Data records
▬▬▬

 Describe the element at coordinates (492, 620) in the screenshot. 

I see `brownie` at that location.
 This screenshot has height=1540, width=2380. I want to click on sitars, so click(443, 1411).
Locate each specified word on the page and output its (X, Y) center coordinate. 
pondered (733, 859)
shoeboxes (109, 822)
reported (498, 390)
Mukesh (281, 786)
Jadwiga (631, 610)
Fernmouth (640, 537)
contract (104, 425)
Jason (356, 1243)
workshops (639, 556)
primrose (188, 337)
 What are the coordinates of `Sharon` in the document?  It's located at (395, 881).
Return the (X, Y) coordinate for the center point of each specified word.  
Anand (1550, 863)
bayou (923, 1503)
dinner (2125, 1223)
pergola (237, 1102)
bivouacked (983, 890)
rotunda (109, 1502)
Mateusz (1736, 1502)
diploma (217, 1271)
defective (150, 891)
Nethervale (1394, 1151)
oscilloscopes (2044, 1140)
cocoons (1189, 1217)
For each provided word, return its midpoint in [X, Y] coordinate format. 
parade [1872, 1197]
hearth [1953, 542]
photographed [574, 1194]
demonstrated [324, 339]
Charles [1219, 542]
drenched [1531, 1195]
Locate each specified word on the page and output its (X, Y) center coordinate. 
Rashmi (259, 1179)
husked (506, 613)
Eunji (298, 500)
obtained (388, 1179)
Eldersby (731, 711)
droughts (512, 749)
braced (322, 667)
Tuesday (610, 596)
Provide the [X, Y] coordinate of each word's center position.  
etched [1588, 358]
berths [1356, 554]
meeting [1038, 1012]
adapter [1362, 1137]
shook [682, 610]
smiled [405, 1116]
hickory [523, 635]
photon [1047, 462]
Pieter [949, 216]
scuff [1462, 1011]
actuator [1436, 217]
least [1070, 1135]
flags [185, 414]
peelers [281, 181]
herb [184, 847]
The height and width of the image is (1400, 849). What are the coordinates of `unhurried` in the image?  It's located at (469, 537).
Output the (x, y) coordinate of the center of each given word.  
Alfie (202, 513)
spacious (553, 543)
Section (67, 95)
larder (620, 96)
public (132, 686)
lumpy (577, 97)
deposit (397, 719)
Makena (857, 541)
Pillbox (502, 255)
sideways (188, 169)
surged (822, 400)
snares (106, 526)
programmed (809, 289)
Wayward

▬▬▬

▶ **Exercise instructions**
Start at the line of the listing that has "diploma (217, 1271)" and stop after the line that has "berths [1356, 554]". Write out only those lines again, switching "hearth" to "fireplace" and leaving everything else unchanged.

▶ **Expected output**
diploma (217, 1271)
defective (150, 891)
Nethervale (1394, 1151)
oscilloscopes (2044, 1140)
cocoons (1189, 1217)
For each provided word, return its midpoint in [X, Y] coordinate format. 
parade [1872, 1197]
fireplace [1953, 542]
photographed [574, 1194]
demonstrated [324, 339]
Charles [1219, 542]
drenched [1531, 1195]
Locate each specified word on the page and output its (X, Y) center coordinate. 
Rashmi (259, 1179)
husked (506, 613)
Eunji (298, 500)
obtained (388, 1179)
Eldersby (731, 711)
droughts (512, 749)
braced (322, 667)
Tuesday (610, 596)
Provide the [X, Y] coordinate of each word's center position.  
etched [1588, 358]
berths [1356, 554]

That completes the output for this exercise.